Nothing but the lines from the start of the records below through the line that has "BT1 pin TXD: A5 -> D6" should appear, each exactly as given.

▶ _Data provided_:
****************

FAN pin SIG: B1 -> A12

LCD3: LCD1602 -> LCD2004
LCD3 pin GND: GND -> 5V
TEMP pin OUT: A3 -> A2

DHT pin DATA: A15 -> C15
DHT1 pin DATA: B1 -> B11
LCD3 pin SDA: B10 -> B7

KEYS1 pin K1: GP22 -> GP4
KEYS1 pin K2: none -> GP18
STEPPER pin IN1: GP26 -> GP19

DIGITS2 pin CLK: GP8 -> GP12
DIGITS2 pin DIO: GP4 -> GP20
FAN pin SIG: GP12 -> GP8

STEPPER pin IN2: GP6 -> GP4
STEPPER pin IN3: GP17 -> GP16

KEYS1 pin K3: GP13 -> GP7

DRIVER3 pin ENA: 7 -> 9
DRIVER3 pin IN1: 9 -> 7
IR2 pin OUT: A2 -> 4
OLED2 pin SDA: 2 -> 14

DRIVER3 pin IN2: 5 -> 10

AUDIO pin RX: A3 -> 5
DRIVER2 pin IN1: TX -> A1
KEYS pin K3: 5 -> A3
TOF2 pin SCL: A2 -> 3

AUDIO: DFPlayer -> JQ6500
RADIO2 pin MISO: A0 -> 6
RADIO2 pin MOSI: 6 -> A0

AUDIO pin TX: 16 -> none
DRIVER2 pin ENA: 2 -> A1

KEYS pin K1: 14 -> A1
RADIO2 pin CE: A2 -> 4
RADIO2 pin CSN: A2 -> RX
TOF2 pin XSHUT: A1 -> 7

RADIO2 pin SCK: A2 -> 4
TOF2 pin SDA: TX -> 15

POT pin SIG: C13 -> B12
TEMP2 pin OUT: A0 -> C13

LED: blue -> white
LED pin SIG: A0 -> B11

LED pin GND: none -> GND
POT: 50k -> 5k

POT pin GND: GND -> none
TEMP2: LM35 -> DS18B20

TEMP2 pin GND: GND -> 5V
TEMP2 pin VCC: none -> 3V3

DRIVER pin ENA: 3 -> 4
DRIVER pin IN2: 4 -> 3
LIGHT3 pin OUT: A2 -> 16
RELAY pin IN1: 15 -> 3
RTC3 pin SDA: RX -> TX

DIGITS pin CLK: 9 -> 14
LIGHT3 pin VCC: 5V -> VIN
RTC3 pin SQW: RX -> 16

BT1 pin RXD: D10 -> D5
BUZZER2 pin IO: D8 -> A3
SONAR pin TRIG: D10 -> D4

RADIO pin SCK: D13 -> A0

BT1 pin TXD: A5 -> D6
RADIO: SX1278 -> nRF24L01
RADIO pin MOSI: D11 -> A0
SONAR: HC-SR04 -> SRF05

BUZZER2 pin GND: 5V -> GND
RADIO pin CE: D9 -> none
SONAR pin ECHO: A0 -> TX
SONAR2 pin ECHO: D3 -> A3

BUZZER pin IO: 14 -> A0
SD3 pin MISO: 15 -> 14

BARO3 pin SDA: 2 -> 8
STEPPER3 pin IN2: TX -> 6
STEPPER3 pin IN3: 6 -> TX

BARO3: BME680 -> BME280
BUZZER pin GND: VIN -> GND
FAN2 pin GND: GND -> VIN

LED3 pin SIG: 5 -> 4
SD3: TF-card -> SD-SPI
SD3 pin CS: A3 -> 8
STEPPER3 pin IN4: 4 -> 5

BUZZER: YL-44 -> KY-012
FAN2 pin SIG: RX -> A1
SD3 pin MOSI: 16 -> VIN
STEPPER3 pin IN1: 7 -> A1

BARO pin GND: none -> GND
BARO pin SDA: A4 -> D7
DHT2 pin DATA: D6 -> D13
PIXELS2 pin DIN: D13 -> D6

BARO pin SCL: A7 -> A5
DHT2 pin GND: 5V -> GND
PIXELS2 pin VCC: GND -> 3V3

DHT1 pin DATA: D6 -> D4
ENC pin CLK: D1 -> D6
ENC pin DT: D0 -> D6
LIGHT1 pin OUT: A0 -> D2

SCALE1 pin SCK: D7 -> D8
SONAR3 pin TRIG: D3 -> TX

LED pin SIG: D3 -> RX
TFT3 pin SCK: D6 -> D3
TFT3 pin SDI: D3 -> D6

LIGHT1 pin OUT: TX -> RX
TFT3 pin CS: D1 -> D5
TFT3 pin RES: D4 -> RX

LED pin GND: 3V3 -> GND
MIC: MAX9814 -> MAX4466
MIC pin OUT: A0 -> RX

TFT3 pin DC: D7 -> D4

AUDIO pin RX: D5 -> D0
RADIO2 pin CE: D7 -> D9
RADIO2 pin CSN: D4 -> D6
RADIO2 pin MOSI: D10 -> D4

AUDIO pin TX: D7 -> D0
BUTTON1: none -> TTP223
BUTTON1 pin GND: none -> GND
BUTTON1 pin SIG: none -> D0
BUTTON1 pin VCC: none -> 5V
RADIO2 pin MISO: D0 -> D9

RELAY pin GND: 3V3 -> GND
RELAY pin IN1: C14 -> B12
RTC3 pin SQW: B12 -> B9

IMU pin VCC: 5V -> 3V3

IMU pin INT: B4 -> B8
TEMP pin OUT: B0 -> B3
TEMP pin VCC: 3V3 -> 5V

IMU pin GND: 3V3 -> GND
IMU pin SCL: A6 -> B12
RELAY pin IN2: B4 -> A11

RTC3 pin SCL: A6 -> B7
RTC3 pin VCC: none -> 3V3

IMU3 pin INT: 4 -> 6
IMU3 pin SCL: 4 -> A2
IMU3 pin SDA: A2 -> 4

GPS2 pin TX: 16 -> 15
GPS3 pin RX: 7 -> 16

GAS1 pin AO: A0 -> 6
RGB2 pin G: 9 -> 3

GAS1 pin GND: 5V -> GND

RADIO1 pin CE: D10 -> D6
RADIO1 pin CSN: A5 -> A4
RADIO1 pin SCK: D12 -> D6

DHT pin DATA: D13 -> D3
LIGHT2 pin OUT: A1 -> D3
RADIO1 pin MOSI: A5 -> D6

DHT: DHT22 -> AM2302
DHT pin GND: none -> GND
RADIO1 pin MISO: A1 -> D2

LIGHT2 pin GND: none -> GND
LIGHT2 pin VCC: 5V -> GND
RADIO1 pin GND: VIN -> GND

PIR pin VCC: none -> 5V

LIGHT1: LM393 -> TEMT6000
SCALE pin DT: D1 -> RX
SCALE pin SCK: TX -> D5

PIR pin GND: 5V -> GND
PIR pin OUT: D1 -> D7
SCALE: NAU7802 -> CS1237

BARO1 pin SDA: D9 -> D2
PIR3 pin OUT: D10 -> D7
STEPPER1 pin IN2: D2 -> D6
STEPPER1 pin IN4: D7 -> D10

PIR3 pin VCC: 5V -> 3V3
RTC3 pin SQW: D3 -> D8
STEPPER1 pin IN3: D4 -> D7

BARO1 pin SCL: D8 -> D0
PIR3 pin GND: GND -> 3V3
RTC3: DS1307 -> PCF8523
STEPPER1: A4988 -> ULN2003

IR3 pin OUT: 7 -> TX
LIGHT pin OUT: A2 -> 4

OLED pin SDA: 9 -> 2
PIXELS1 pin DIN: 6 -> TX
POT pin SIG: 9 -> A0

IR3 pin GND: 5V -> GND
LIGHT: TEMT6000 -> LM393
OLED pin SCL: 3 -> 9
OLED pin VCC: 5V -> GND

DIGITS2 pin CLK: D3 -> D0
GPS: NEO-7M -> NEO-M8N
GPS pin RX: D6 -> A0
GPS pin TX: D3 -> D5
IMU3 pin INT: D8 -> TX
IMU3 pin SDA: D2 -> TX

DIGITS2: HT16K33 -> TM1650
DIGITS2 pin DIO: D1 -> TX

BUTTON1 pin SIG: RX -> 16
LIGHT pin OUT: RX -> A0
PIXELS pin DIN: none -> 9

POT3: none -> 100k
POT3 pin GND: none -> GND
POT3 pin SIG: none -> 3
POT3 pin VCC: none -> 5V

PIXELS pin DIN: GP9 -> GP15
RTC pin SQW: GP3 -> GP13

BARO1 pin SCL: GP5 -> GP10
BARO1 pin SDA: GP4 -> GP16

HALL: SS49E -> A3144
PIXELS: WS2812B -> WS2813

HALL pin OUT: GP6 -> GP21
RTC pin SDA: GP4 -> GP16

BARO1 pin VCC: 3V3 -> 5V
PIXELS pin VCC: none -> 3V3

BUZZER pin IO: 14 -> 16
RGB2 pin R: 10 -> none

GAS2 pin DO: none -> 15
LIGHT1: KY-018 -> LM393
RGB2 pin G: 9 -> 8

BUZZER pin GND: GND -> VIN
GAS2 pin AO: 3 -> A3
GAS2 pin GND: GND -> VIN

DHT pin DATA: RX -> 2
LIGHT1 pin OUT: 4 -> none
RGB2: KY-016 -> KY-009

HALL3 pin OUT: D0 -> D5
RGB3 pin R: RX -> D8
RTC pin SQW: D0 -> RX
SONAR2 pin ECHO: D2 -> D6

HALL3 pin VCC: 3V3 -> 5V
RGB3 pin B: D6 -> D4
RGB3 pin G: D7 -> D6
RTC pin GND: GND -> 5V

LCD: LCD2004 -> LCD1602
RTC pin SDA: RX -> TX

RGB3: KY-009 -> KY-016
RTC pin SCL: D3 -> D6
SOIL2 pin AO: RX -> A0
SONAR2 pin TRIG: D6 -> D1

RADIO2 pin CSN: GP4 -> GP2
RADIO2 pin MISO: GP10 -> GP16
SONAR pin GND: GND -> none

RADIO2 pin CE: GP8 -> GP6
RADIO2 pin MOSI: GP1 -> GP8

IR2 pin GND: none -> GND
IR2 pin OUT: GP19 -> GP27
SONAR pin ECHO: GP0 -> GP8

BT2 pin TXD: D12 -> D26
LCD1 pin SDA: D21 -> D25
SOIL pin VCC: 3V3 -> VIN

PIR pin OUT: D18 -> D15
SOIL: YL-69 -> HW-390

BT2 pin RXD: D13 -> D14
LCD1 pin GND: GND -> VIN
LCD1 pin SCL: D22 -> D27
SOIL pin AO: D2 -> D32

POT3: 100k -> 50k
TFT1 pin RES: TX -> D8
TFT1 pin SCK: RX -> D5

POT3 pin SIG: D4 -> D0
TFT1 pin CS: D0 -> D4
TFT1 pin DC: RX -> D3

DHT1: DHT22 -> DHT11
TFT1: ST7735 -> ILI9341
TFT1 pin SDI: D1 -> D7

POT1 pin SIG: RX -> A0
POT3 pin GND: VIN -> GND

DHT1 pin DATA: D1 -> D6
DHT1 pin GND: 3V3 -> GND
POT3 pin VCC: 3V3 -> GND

****************

▶ _Written response_:
FAN pin SIG: B1 -> A12

LCD3: LCD1602 -> LCD2004
LCD3 pin GND: GND -> 5V
TEMP pin OUT: A3 -> A2

DHT pin DATA: A15 -> C15
DHT1 pin DATA: B1 -> B11
LCD3 pin SDA: B10 -> B7

KEYS1 pin K1: GP22 -> GP4
KEYS1 pin K2: none -> GP18
STEPPER pin IN1: GP26 -> GP19

DIGITS2 pin CLK: GP8 -> GP12
DIGITS2 pin DIO: GP4 -> GP20
FAN pin SIG: GP12 -> GP8

STEPPER pin IN2: GP6 -> GP4
STEPPER pin IN3: GP17 -> GP16

KEYS1 pin K3: GP13 -> GP7

DRIVER3 pin ENA: 7 -> 9
DRIVER3 pin IN1: 9 -> 7
IR2 pin OUT: A2 -> 4
OLED2 pin SDA: 2 -> 14

DRIVER3 pin IN2: 5 -> 10

AUDIO pin RX: A3 -> 5
DRIVER2 pin IN1: TX -> A1
KEYS pin K3: 5 -> A3
TOF2 pin SCL: A2 -> 3

AUDIO: DFPlayer -> JQ6500
RADIO2 pin MISO: A0 -> 6
RADIO2 pin MOSI: 6 -> A0

AUDIO pin TX: 16 -> none
DRIVER2 pin ENA: 2 -> A1

KEYS pin K1: 14 -> A1
RADIO2 pin CE: A2 -> 4
RADIO2 pin CSN: A2 -> RX
TOF2 pin XSHUT: A1 -> 7

RADIO2 pin SCK: A2 -> 4
TOF2 pin SDA: TX -> 15

POT pin SIG: C13 -> B12
TEMP2 pin OUT: A0 -> C13

LED: blue -> white
LED pin SIG: A0 -> B11

LED pin GND: none -> GND
POT: 50k -> 5k

POT pin GND: GND -> none
TEMP2: LM35 -> DS18B20

TEMP2 pin GND: GND -> 5V
TEMP2 pin VCC: none -> 3V3

DRIVER pin ENA: 3 -> 4
DRIVER pin IN2: 4 -> 3
LIGHT3 pin OUT: A2 -> 16
RELAY pin IN1: 15 -> 3
RTC3 pin SDA: RX -> TX

DIGITS pin CLK: 9 -> 14
LIGHT3 pin VCC: 5V -> VIN
RTC3 pin SQW: RX -> 16

BT1 pin RXD: D10 -> D5
BUZZER2 pin IO: D8 -> A3
SONAR pin TRIG: D10 -> D4

RADIO pin SCK: D13 -> A0

BT1 pin TXD: A5 -> D6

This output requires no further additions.